[Items from a data source]

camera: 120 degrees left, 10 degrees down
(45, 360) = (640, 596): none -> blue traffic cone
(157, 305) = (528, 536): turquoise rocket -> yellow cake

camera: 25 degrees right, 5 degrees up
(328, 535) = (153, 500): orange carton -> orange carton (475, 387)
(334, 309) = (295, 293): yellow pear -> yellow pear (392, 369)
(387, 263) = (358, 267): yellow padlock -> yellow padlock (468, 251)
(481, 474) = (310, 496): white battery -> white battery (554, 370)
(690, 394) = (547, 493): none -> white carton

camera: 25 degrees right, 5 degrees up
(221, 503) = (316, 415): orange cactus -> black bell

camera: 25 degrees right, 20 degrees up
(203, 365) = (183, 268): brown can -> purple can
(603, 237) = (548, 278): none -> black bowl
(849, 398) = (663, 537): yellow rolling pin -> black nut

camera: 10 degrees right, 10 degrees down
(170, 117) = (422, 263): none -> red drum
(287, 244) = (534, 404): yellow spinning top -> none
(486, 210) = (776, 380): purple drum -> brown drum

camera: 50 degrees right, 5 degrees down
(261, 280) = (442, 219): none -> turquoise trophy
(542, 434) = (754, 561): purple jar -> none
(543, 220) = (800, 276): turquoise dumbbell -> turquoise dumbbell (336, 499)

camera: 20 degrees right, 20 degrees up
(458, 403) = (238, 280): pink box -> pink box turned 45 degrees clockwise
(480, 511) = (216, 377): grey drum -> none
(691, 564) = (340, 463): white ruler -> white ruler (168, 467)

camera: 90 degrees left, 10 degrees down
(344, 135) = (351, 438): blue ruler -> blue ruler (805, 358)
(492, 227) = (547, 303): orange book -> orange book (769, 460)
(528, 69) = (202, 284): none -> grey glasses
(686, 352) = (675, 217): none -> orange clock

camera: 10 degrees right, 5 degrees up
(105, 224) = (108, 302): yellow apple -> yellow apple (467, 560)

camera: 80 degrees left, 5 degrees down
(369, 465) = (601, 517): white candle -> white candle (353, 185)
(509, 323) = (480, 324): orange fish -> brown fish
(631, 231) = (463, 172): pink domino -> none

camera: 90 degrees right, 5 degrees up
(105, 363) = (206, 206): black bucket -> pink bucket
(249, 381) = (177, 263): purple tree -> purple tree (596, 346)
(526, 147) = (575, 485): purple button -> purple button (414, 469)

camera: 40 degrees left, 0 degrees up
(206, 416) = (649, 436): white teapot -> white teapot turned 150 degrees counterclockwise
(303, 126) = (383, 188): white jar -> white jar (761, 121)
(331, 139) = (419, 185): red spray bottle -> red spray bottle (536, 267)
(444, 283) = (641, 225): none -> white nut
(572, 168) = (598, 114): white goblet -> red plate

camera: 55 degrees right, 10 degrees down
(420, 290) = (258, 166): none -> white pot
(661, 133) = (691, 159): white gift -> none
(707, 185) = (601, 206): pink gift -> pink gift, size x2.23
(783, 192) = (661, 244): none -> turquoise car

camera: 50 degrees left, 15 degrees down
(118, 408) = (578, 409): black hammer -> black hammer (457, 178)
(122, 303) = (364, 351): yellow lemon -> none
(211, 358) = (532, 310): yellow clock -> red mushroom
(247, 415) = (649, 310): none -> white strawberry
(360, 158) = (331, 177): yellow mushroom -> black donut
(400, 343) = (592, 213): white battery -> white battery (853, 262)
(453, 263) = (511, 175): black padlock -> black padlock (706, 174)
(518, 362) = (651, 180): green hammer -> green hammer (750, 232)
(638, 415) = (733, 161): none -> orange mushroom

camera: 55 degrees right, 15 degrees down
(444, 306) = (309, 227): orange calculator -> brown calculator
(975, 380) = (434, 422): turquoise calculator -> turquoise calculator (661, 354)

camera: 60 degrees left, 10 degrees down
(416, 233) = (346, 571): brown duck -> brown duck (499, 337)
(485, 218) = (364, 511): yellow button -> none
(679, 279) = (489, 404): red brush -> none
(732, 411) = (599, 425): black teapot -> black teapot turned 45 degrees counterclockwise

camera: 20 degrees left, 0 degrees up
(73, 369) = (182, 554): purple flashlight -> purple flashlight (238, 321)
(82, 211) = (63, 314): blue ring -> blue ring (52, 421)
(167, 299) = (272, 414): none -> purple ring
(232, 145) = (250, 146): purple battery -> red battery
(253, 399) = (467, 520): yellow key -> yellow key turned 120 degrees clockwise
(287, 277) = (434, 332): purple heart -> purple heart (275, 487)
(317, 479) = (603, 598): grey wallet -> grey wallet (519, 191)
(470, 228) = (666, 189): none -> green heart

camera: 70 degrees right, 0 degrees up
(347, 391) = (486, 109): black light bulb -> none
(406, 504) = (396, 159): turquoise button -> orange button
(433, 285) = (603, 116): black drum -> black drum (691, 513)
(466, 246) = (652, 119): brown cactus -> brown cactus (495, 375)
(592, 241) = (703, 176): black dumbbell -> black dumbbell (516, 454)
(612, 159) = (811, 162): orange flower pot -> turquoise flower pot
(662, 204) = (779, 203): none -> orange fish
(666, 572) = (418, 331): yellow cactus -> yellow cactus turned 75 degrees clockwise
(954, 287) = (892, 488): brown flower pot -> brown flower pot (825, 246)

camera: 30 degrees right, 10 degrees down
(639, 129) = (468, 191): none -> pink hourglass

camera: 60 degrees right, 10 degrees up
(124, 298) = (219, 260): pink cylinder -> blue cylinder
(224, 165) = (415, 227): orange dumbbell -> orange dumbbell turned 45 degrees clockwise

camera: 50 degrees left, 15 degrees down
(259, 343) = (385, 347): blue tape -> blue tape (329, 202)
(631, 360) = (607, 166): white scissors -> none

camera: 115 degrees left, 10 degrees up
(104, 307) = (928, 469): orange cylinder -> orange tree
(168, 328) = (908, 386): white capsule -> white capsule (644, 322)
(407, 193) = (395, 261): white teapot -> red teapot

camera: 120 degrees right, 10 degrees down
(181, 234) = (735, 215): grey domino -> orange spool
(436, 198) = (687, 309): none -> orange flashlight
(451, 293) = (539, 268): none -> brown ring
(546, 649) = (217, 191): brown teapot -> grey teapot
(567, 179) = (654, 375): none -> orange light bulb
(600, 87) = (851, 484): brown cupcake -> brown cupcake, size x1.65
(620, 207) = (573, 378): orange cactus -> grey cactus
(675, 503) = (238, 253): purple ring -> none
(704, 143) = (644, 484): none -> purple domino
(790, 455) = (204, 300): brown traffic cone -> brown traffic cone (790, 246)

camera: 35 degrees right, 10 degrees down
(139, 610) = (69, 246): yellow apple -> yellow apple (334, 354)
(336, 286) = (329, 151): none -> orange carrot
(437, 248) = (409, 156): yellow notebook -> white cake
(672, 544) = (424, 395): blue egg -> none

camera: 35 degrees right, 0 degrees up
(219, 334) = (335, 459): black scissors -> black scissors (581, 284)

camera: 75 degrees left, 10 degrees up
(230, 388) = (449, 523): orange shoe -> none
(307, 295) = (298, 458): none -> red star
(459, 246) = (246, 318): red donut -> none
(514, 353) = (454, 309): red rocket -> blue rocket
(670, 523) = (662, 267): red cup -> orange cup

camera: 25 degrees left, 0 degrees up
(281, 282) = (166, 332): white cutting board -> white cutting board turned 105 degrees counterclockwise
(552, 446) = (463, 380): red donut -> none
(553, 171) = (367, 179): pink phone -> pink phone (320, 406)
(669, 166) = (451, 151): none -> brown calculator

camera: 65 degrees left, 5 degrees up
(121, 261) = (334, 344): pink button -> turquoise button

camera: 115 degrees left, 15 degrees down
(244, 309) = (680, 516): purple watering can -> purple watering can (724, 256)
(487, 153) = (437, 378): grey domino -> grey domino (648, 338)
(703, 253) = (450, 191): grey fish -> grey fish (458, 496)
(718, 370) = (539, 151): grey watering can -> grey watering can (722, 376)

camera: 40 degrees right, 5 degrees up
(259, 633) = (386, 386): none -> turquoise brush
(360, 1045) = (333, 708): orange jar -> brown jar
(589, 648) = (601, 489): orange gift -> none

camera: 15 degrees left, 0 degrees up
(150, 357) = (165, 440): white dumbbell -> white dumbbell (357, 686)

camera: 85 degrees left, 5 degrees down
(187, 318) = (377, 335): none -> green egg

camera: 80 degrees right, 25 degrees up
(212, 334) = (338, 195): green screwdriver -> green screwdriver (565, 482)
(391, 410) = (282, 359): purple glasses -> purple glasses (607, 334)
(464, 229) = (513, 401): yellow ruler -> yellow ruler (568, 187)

_Required action_.
What you give back must be the stretch above, starting at the line with "(453, 263) = (511, 175): black" and ending at the line with "(679, 279) = (489, 404): red brush -> none", copied exactly.

_Solved exercise_.
(453, 263) = (511, 175): black padlock -> black padlock (706, 174)
(518, 362) = (651, 180): green hammer -> green hammer (750, 232)
(638, 415) = (733, 161): none -> orange mushroom

camera: 55 degrees right, 15 degrees down
(444, 306) = (309, 227): orange calculator -> brown calculator
(975, 380) = (434, 422): turquoise calculator -> turquoise calculator (661, 354)

camera: 60 degrees left, 10 degrees down
(416, 233) = (346, 571): brown duck -> brown duck (499, 337)
(485, 218) = (364, 511): yellow button -> none
(679, 279) = (489, 404): red brush -> none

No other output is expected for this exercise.